Find the lines holding the string "SPOON" in the data, then copy all of them.

══ Provided information ══

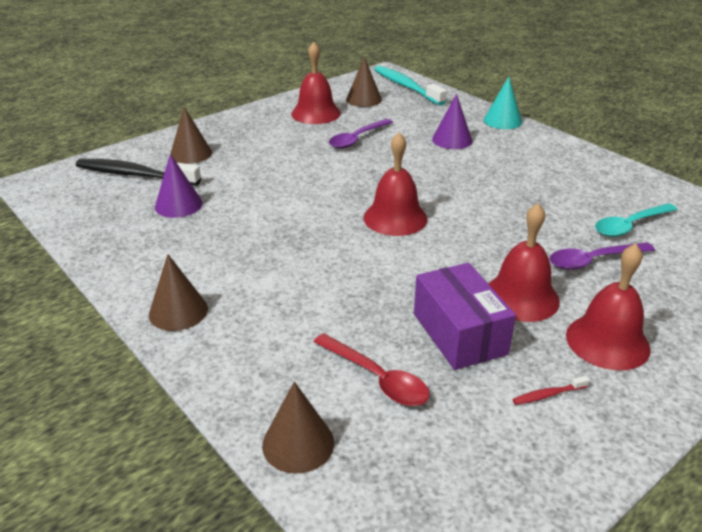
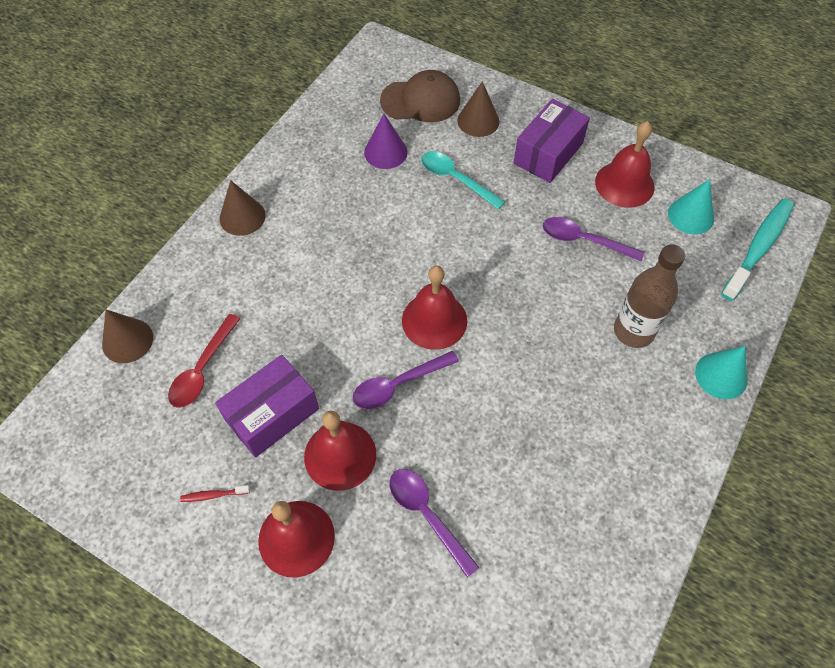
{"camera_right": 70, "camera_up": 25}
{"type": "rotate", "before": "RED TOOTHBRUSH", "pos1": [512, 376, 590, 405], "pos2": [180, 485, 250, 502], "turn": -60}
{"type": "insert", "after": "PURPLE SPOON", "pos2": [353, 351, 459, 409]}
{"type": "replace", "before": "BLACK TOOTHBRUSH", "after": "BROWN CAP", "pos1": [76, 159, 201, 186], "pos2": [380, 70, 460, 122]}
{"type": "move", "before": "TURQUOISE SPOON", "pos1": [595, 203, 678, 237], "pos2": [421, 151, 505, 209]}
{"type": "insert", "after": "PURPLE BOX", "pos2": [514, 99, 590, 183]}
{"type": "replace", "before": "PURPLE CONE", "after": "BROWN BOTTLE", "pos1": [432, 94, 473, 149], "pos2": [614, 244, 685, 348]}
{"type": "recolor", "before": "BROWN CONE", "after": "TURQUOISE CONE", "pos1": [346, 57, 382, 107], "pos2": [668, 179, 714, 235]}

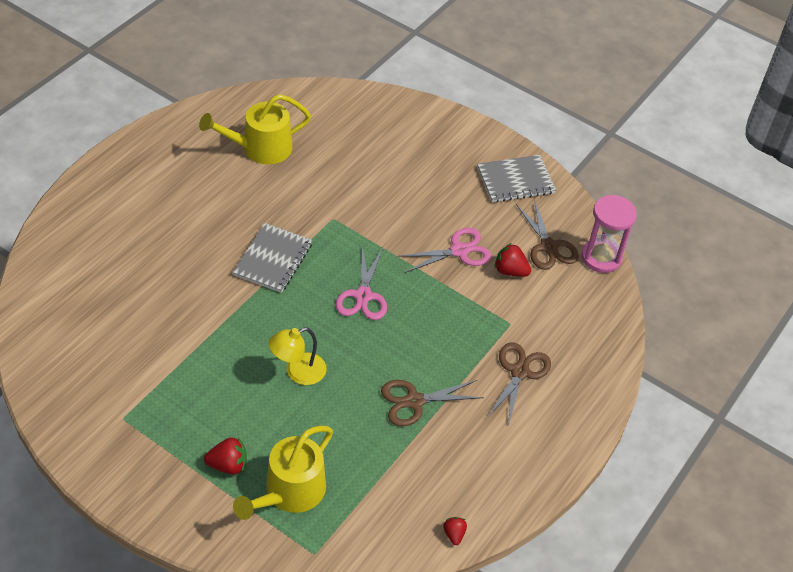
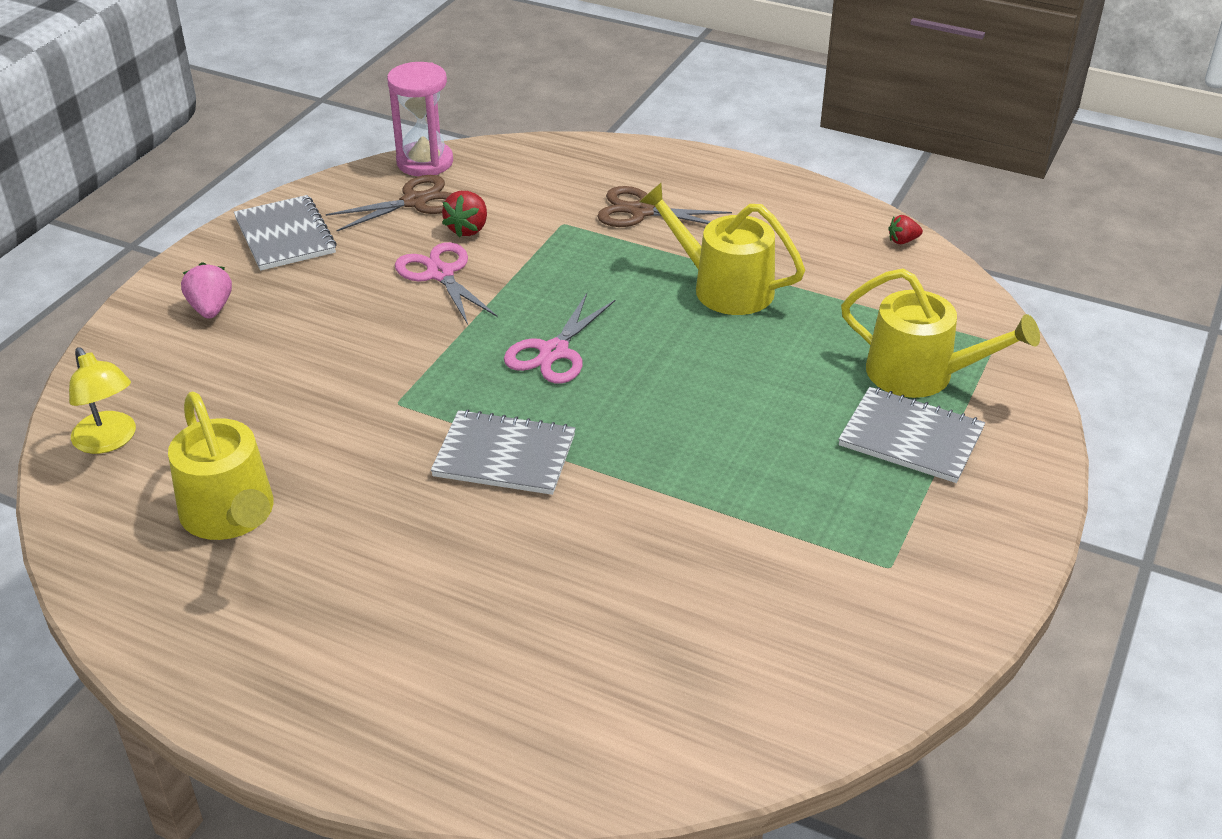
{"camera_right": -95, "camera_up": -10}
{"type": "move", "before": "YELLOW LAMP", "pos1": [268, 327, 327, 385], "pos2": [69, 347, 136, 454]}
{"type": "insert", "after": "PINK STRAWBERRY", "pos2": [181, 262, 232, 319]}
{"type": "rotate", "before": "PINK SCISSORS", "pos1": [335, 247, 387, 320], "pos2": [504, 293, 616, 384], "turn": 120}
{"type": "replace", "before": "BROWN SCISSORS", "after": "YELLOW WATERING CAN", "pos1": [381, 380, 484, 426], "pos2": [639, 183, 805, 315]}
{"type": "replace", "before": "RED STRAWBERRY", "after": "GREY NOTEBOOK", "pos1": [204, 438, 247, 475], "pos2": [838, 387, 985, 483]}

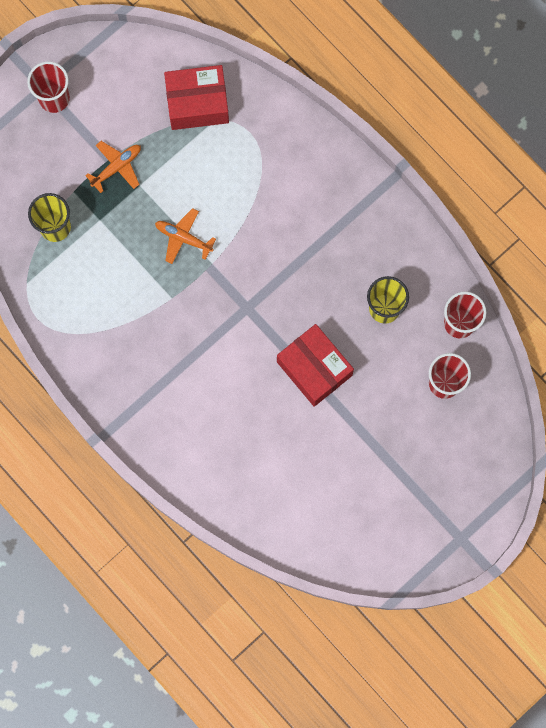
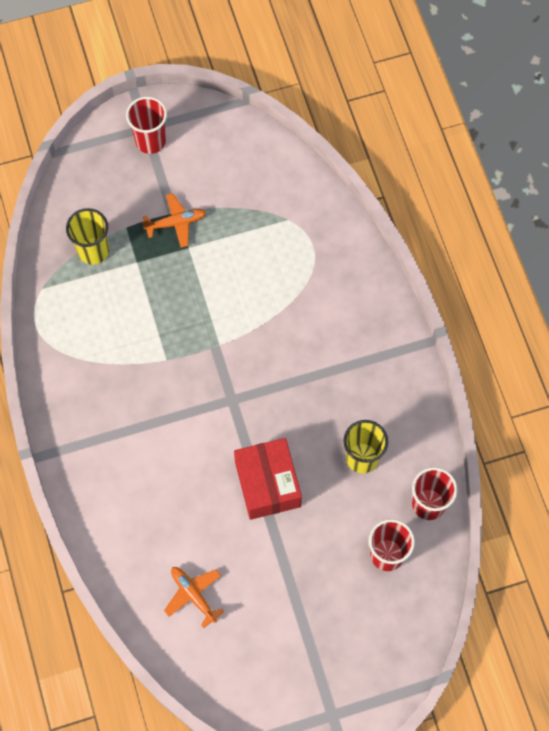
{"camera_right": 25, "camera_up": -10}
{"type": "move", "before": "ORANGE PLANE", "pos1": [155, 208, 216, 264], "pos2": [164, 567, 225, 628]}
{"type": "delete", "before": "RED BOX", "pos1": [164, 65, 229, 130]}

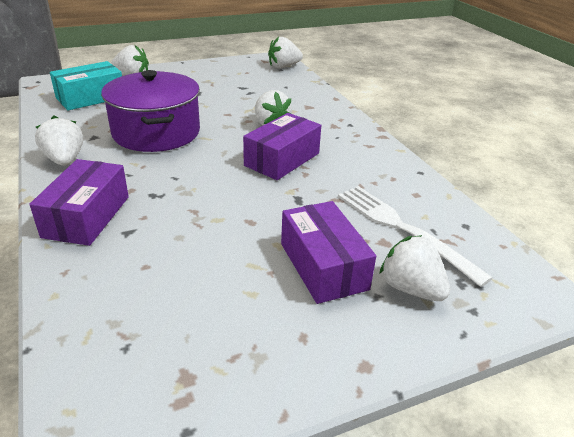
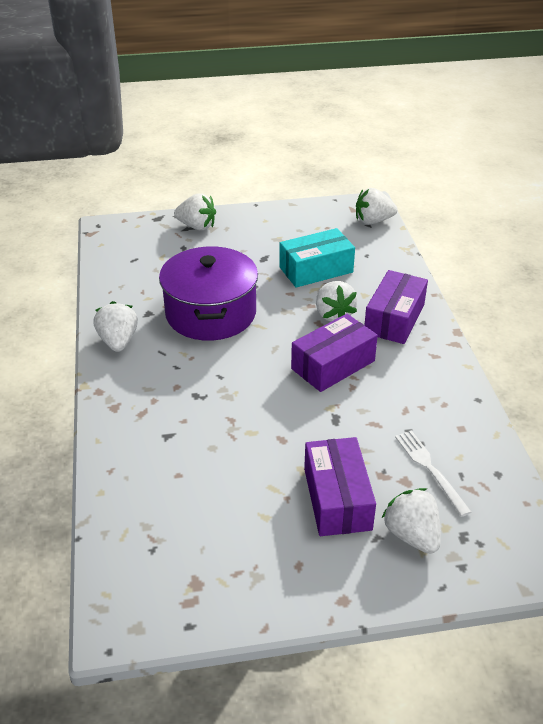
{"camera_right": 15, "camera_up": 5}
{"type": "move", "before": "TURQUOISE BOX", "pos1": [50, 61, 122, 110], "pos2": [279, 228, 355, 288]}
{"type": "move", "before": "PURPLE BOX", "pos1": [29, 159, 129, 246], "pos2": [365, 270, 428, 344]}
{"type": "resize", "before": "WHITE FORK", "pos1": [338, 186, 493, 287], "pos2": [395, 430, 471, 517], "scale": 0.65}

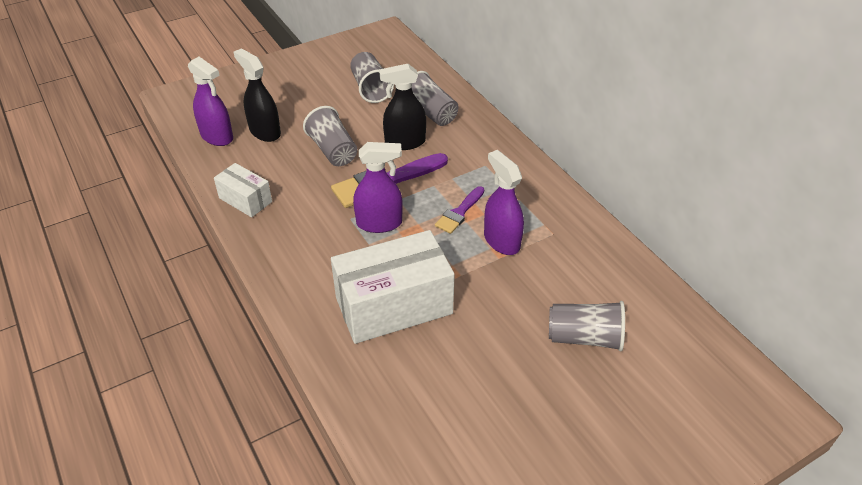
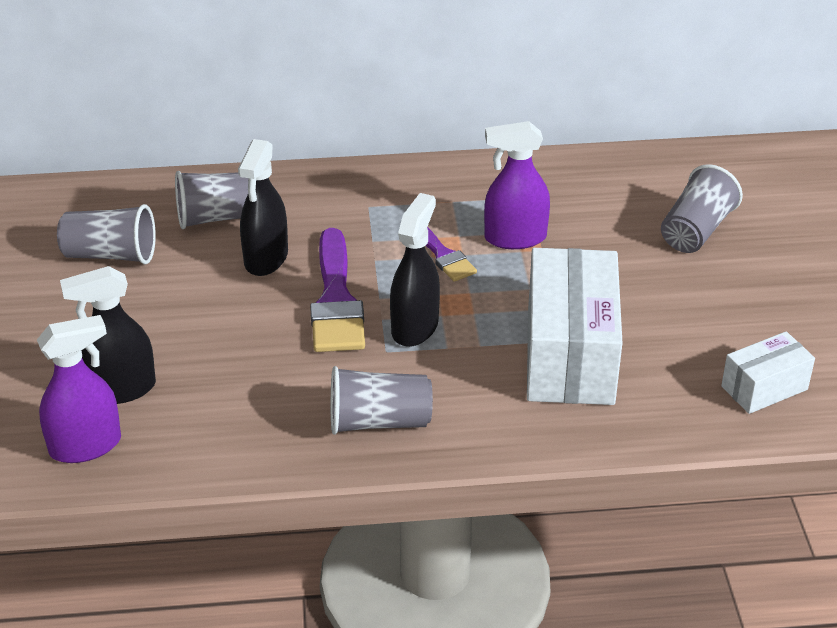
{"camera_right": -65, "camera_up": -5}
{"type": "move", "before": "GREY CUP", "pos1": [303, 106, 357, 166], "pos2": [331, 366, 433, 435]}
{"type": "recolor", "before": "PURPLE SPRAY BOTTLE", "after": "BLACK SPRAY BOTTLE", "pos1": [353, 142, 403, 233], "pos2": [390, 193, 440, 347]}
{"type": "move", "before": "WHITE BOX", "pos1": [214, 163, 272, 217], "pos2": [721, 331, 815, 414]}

═══

_Output_
{"type": "insert", "after": "PURPLE SPOON", "pos2": [353, 351, 459, 409]}
{"type": "move", "before": "TURQUOISE SPOON", "pos1": [595, 203, 678, 237], "pos2": [421, 151, 505, 209]}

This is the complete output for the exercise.